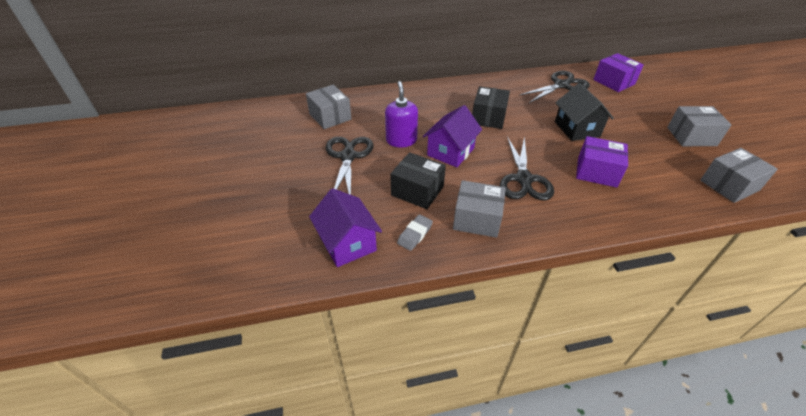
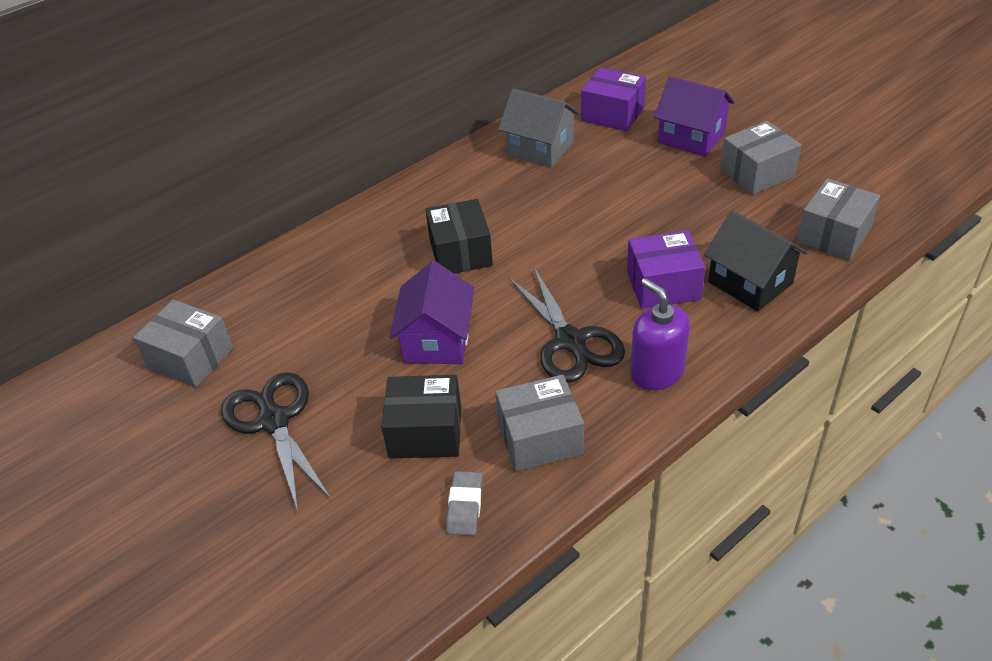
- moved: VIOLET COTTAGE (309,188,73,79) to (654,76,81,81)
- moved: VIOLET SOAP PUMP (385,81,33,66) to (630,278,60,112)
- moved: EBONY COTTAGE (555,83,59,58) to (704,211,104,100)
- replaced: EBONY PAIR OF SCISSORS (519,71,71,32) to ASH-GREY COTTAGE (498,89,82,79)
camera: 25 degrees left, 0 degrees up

# Problem to work on
Reproduce the listing word for word, but keep the pictures out of it.

# Output for this task
- moved: VIOLET COTTAGE (309,188,73,79) to (654,76,81,81)
- moved: VIOLET SOAP PUMP (385,81,33,66) to (630,278,60,112)
- moved: EBONY COTTAGE (555,83,59,58) to (704,211,104,100)
- replaced: EBONY PAIR OF SCISSORS (519,71,71,32) to ASH-GREY COTTAGE (498,89,82,79)
camera: 25 degrees left, 0 degrees up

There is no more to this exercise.